--- BEGIN ---
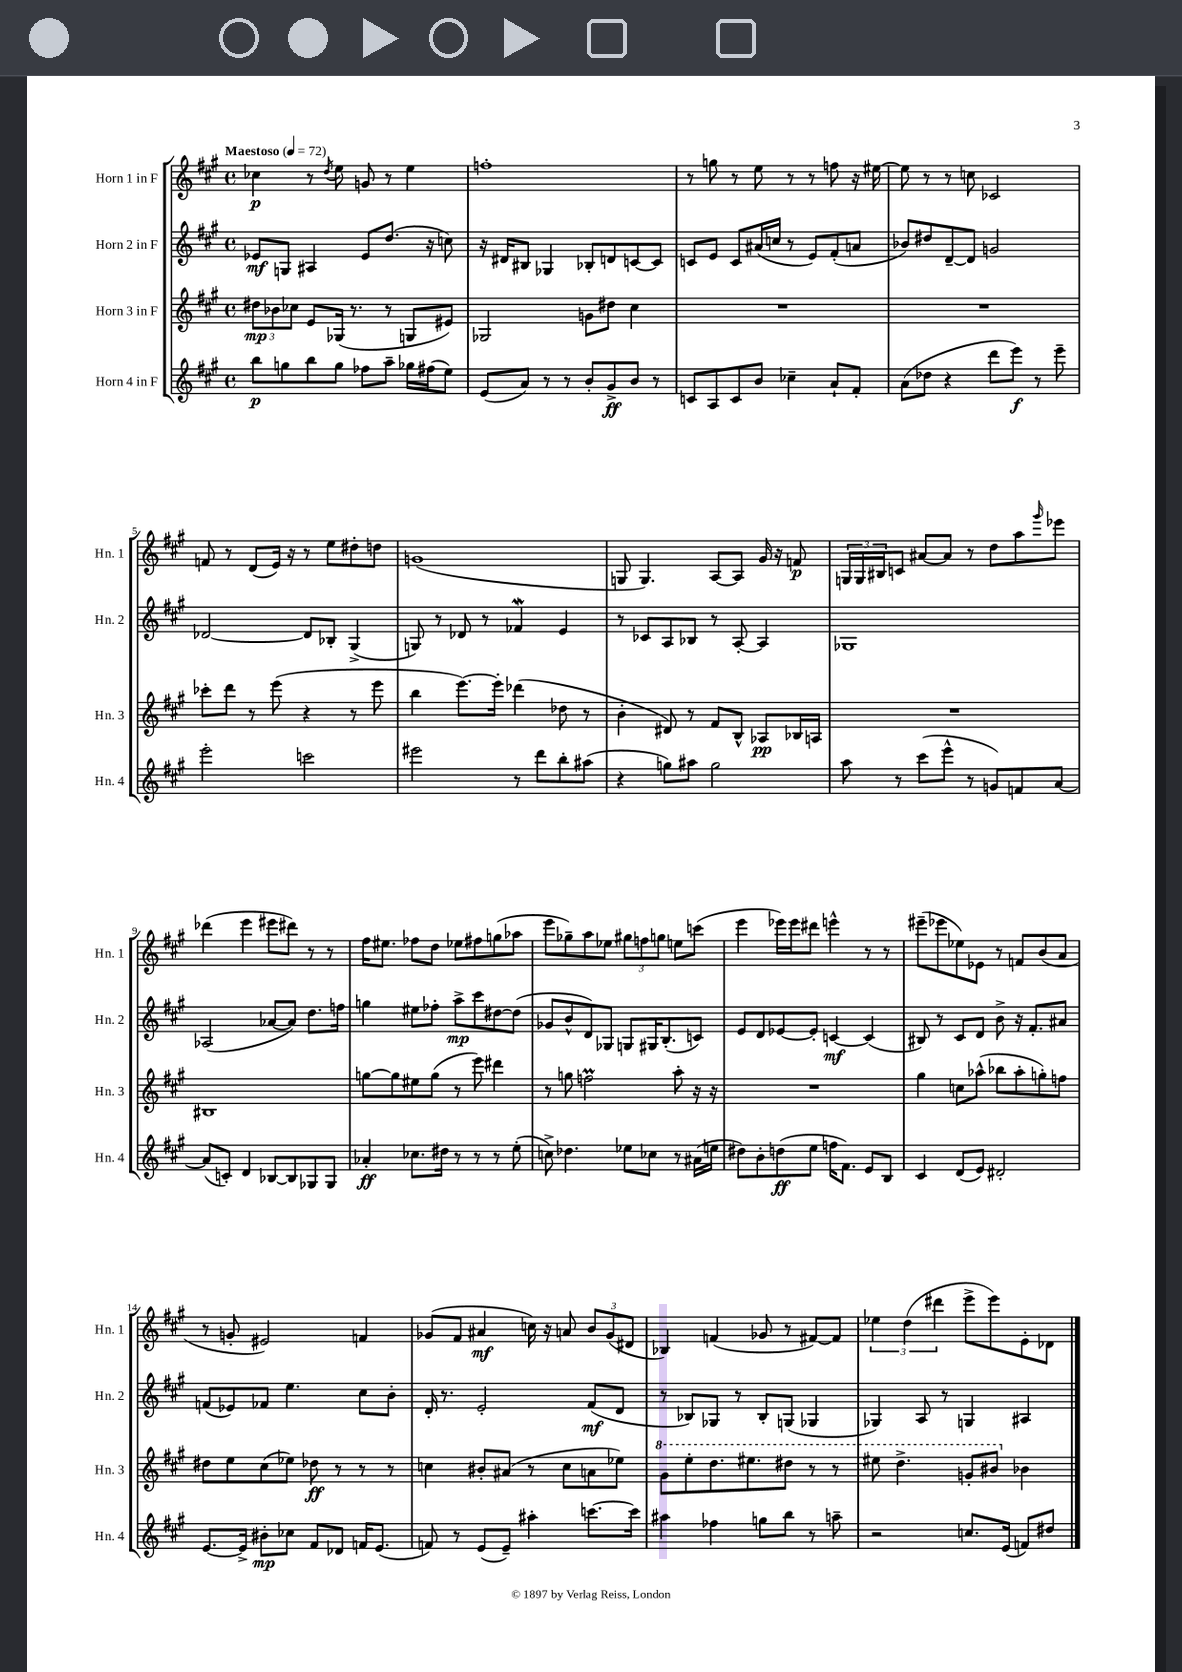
<<
\new StaffGroup <<
\new Staff = "s0" \with { instrumentName = "Horn 1 in F" shortInstrumentName = "Hn. 1" } {
    \clef treble \key a \major \defaultTimeSignature \time 4/4 \tempo "Maestoso" 4 = 72
    ces''4\p r8 \acciaccatura { d''8 } e''8 g'8 r8 e''4 |
    f''1-. |
    r8 g''8 r8 e''8 r8 r8 f''8 r16 eis''16~ |
    eis''8 r8 r8 c''8 ces'2 |
    f'8 r8 d'8( e'16) r16 r8 e''8 dis''8-. d''8 |
    g'1( |
    g8 g4.) a8~ a8 gis'16 r16 f'8\p |
    \tuplet 3/2 { g16 g16 bis16 } c'8 ais'8~ ais'8 r8 d''8 a''8 \grace { gis'''16 } ees'''8 |
    des'''4( e'''4 eis'''8 dis'''8) r8 r8 |
    fis''16 eis''8. fes''8 d''8 ees''8 fis''8 g''8( aes''8 |
    e'''8 ges''8--) a''8 ees''8 \tuplet 3/2 { gis''8 f''8 g''8 } e''8 c'''8( |
    e'''4 ees'''16) ees'''16 dis'''8 e'''4-^ r8 r8 |
    eis'''8--( ees'''8 ees''8) ees'8 r8 f'8 b'8( a'8 |
    r8 g'8-. eis'2) f'4 |
    ges'8( fis'8 ais'4\mf c''16) r16 a'8 \tuplet 3/2 { b'8 ges'8( dis'8 } |
    bes4) f'4( ges'8 r8 fis'8~) fis'8 |
    \tuplet 3/2 { ees''4 d''4( dis'''4 } e'''8-> e'''8) e'8-. des'8 \bar "|." |
}
\new Staff = "s1" \with { instrumentName = "Horn 2 in F" shortInstrumentName = "Hn. 2" } {
    \clef treble \key a \major \defaultTimeSignature \time 4/4
    ees'8\mf g8 ais4 ees'8 d''8.( r16 c''8) |
    r16 dis'16 bis8 ges4 bes8-. d'8 c'8~ c'8 |
    c'8 e'8 c'8 ais'16( c''16 r8 e'8) fis'8-.( a'8 |
    bes'8) dis''8 d'8~-- d'8 g'2 |
    des'2~ des'8 bes8-. gis4->( |
    g8) r8 des'8 r8 fes'4\mordent e'4 |
    r8 ces'8 a8 bes8 r8 a8~-. a4 |
    ges1 |
    aes2( aes'8~ aes'8) d''8. f''16 |
    g''4 eis''8 fes''8-. a''8->\mp cis'''8 dis''8~ dis''8( |
    ges'8 b'8-^ d'8) ges8 g8 gis16 b8.-.( c'8) |
    e'8 d'8 ees'8~ ees'8-. c'4~\mf c'4( |
    bis8) r8 cis'8 d'8 b'8-> r16 fis'8.-. ais'8 |
    f'8( ees'8) fes'8 e''4. cis''8 b'8-. |
    d'16-. r8. e'2-. fis'8\mf( d'8 |
    r8 bes8) ges8 r8 bes8-. g8( ges4 |
    ges4) a8 r8 g4 ais4 \bar "|." |
}
\new Staff = "s2" \with { instrumentName = "Horn 3 in F" shortInstrumentName = "Hn. 3" } {
    \clef treble \key a \major \defaultTimeSignature \time 4/4
    \tuplet 3/2 { dis''8\mp bes'8 ces''8 } e'8 ges16( r8. r8 g8 eis'8) |
    ges2 g'8 dis''8 cis''4 |
    R1 |
    R1 |
    ces'''8-. d'''8 r8 e'''8( r4 r8 e'''8 |
    b''4 e'''8.~) e'''16-. des'''4( des''8 r8 |
    b'4-. dis'8) r8 fis'8 b8-^ aes8\pp bes16 a16 |
    R1 |
    bis1 |
    g''8~ g''8 eis''8 g''8( r8 e'''8) dis'''4 |
    r8 g''8 f''2\prall a''8-. r16 r16 |
    R1 |
    gis''4 c''8 aes''8-^( bes''8 aes''8-. g''8-.) f''8 |
    dis''8 e''8 cis''8( ees''8) des''8\ff r8 r8 r8 |
    c''4 bis'8-. ais'8( r8 c''8 a'8 ees''8) |
    \ottava #1 gis''8 e'''8-. d'''8. eis'''8. dis'''8 r8 r8 |
    eis'''8 d'''4.-> g''8-. bis''8 \ottava #0 bes'4 \bar "|." |
}
\new Staff = "s3" \with { instrumentName = "Horn 4 in F" shortInstrumentName = "Hn. 4" } {
    \clef treble \key a \major \defaultTimeSignature \time 4/4
    b''8\p g''8 b''8 g''8 fes''8 a''8-- ges''16 fis''16( e''8) |
    e'8( a'8) r8 r8 b'8-. gis'8->\ff b'8 r8 |
    c'8 a8 c'8 b'8 ces''4-- a'8-! fis'8-. |
    a'8( des''8 r4 d'''8 e'''8\f) r8 e'''8-- |
    e'''2-. c'''2 |
    eis'''2 r8 d'''8 b''8-. ais''8( |
    r4 g''8) ais''8 g''2 |
    a''8 r8 cis'''8( e'''8-^ r8 g'8) f'8 a'8~ |
    a'8( c'8-.) d'4 bes8~ bes8 ges8 ges8 |
    aes'4-.\ff ces''8. dis''16 r8 r8 r8 e''8-.( |
    c''8->) des''4. ees''8 ces''8 r8 ais'16( e''16 |
    dis''8) b'8-. d''8\ff( e''8 f''16 fis'8.) e'8 b8 |
    cis'4 d'8( e'8) dis'2-. |
    e'8.~ e'16-> bis'8-.\mp ces''8 fis'8 des'8 f'16 e'8.( |
    f'8) r8 e'8( e'8--) ais''4-. c'''8.~ c'''16 |
    ais''4 fes''4 g''8 b''8 r8 a''8-- |
    r2 c''8. e'16( f'8) dis''8 \bar "|." |
}
>>
>>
--- END ---
■ Brief: Quote the lines exactly, from the first line through the line that holds "e'''8 ges''8--) a''8", inclusive, and leave the pictures out.

■ Result:
<<
\new StaffGroup <<
\new Staff = "s0" \with { instrumentName = "Horn 1 in F" shortInstrumentName = "Hn. 1" } {
    \clef treble \key a \major \defaultTimeSignature \time 4/4 \tempo "Maestoso" 4 = 72
    ces''4\p r8 \acciaccatura { d''8 } e''8 g'8 r8 e''4 |
    f''1-. |
    r8 g''8 r8 e''8 r8 r8 f''8 r16 eis''16~ |
    eis''8 r8 r8 c''8 ces'2 |
    f'8 r8 d'8( e'16) r16 r8 e''8 dis''8-. d''8 |
    g'1( |
    g8 g4.) a8~ a8 gis'16 r16 f'8\p |
    \tuplet 3/2 { g16 g16 bis16 } c'8 ais'8~ ais'8 r8 d''8 a''8 \grace { gis'''16 } ees'''8 |
    des'''4( e'''4 eis'''8 dis'''8) r8 r8 |
    fis''16 eis''8. fes''8 d''8 ees''8 fis''8 g''8( aes''8 |
    e'''8 ges''8--) a''8 ees''8 \tuplet 3/2 { gis''8 f''8 g''8 } e''8 c'''8( |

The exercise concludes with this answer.